[Itemized modification records]
[Start of section]

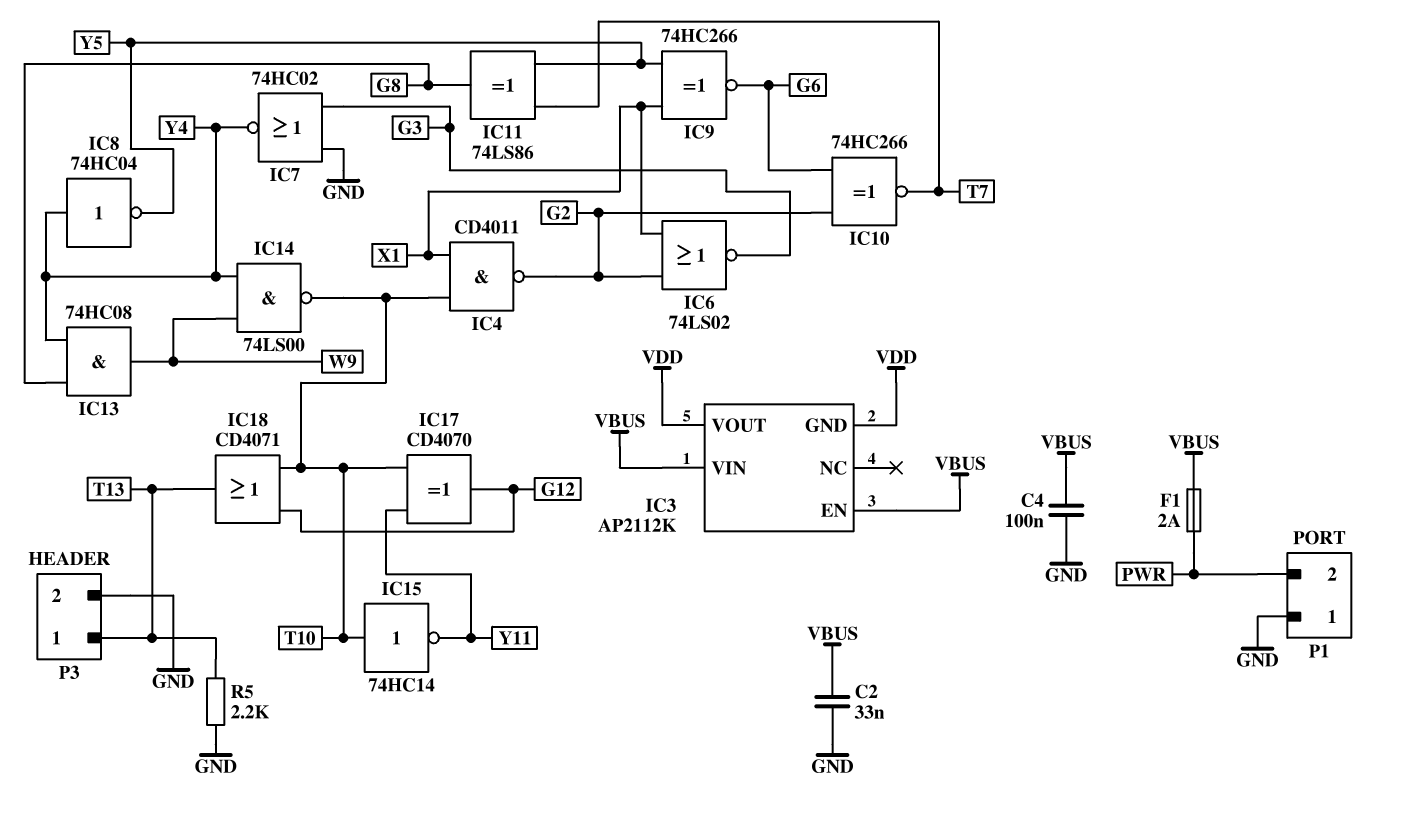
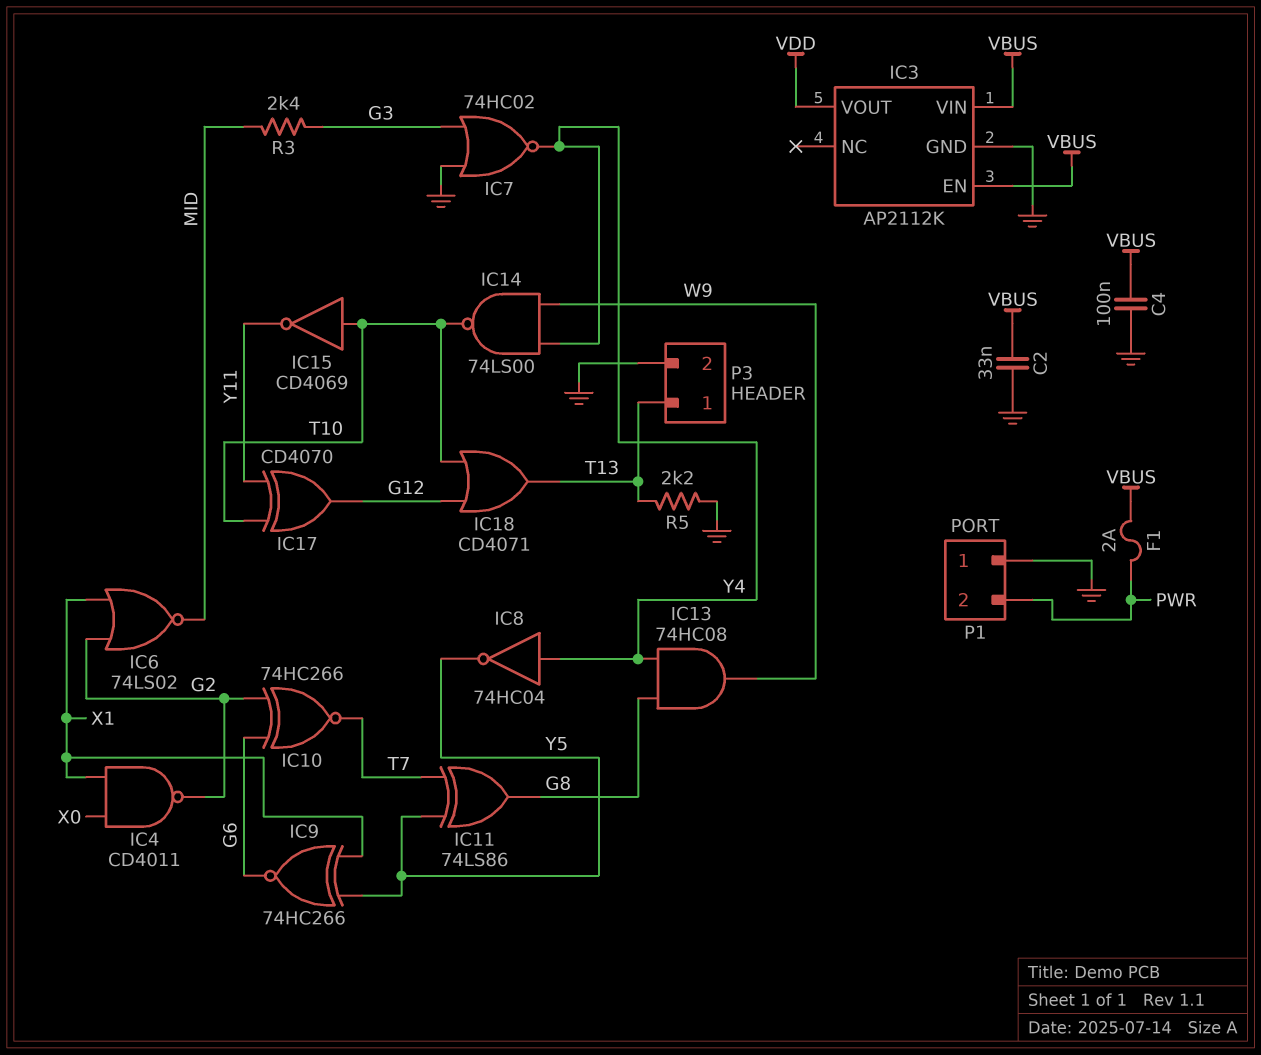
IC3 pin GND: VDD -> GND
IC4: NAND CD4011 (in T10, in X1, out G2) -> NAND CD4011 (in X0, in X1, out G2)
IC6: NOR 74LS02 (in G2, in X1, out G3) -> NOR 74LS02 (in G2, in X1, out MID)
IC15: NOT 74HC14 (in T10, out Y11) -> NOT CD4069 (in T10, out Y11)
R3: none -> 2.4k (G3, MID)

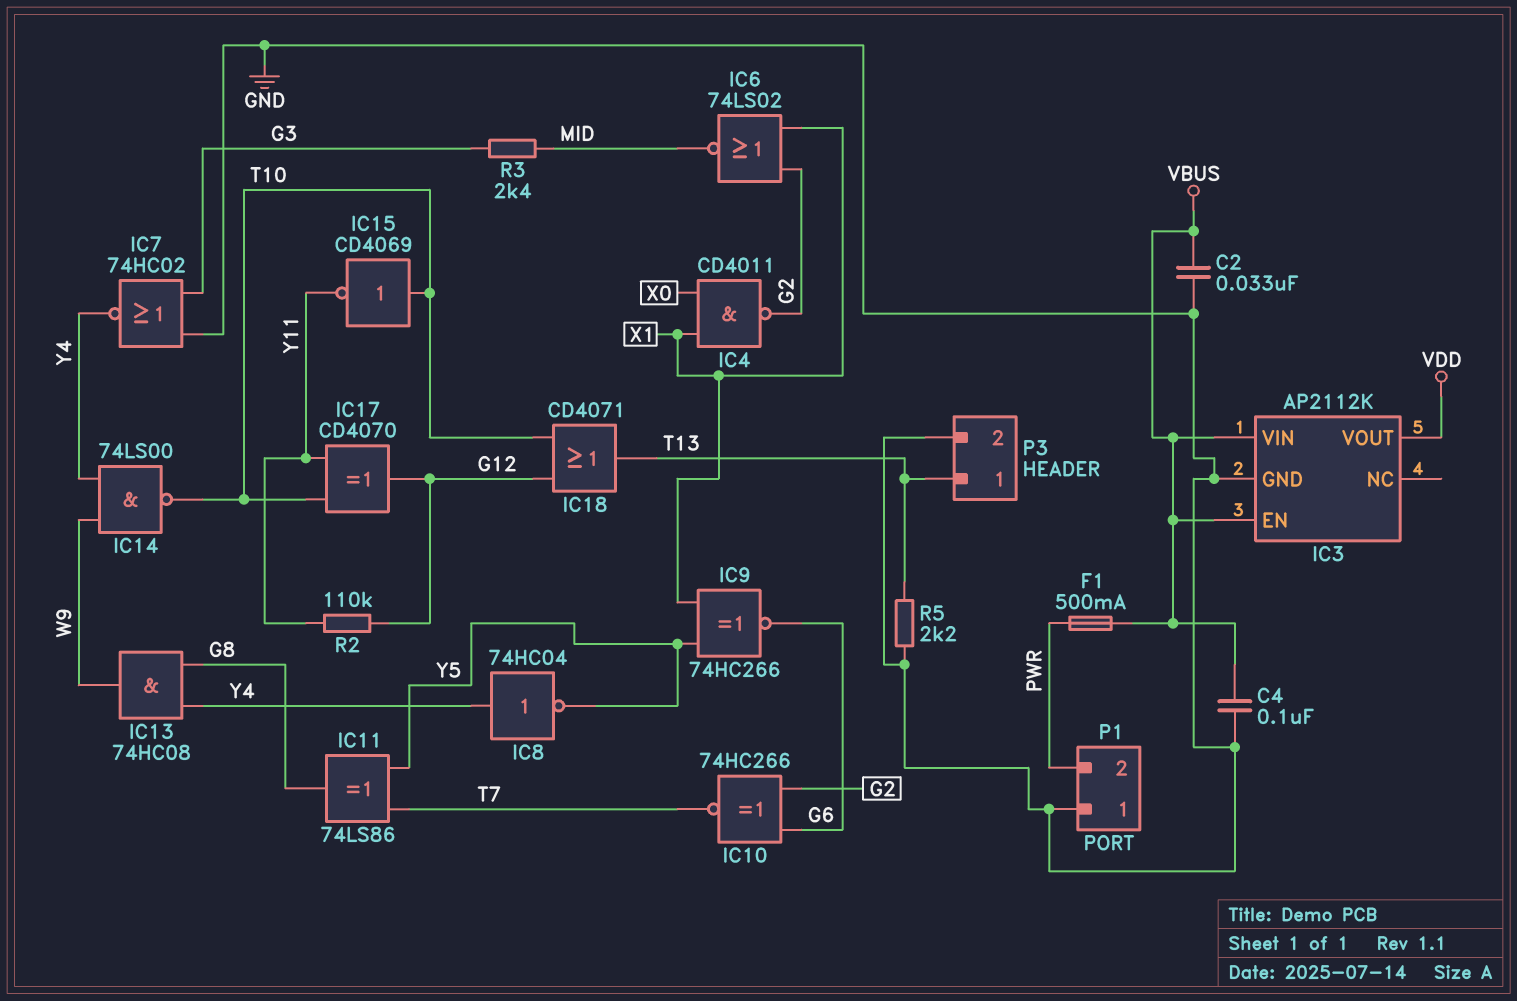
F1: 2A (PWR, VBUS) -> 500mA (PWR, VBUS)
R2: none -> 110k (G12, Y11)

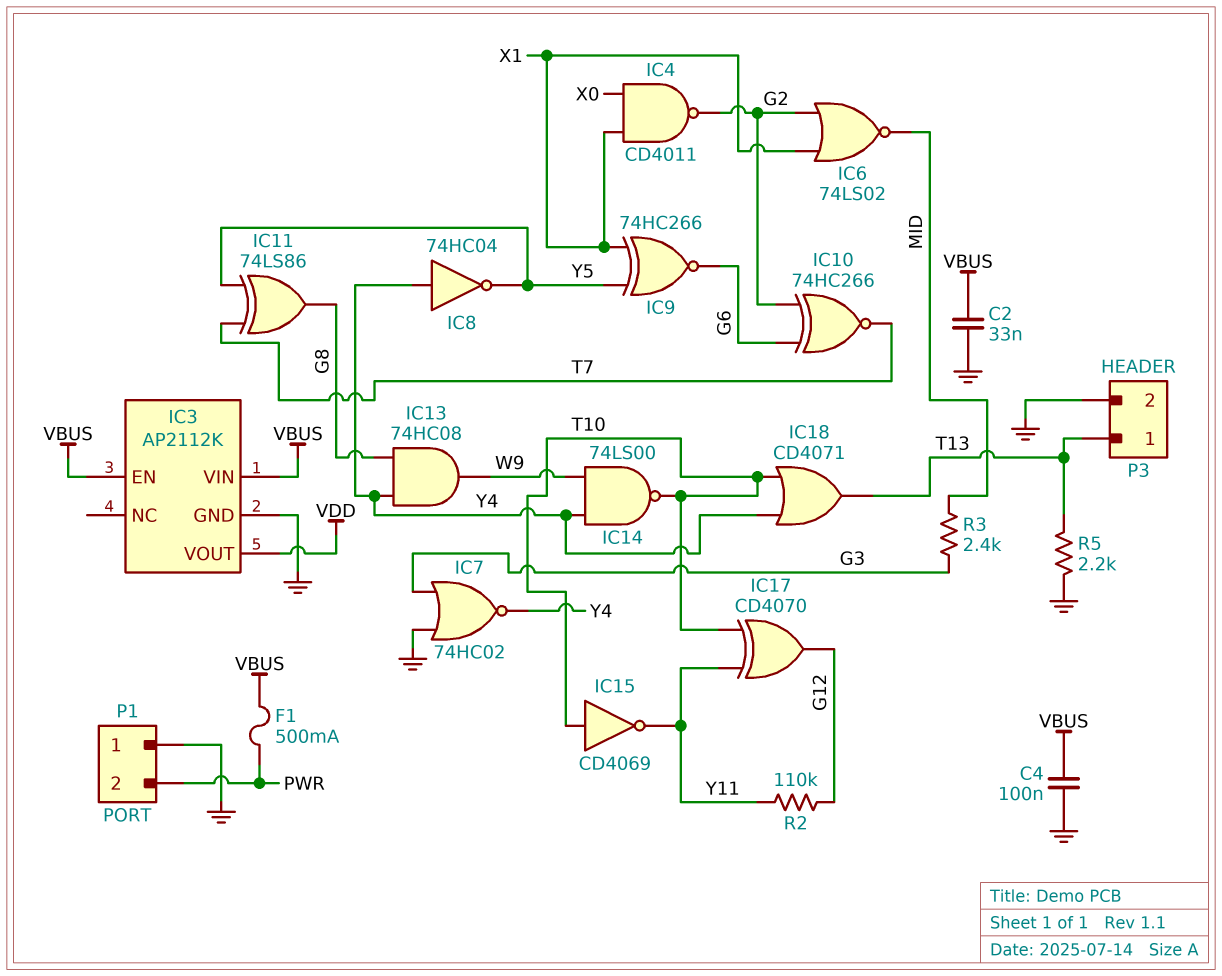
IC18: OR CD4071 (in G12, in T10, out T13) -> OR CD4071 (in T10, in Y4, out T13)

[End of section]

→ PROBLEM REQUIREMENTS
Would you print, exactly as they appear, the lines from the line with "F1: 2A (PWR, VBUS) -> 500mA (PWR, VBUS)" through the end of the entries above, leaving out the pictures?

→ SOLVED PROBLEM
F1: 2A (PWR, VBUS) -> 500mA (PWR, VBUS)
R2: none -> 110k (G12, Y11)

IC18: OR CD4071 (in G12, in T10, out T13) -> OR CD4071 (in T10, in Y4, out T13)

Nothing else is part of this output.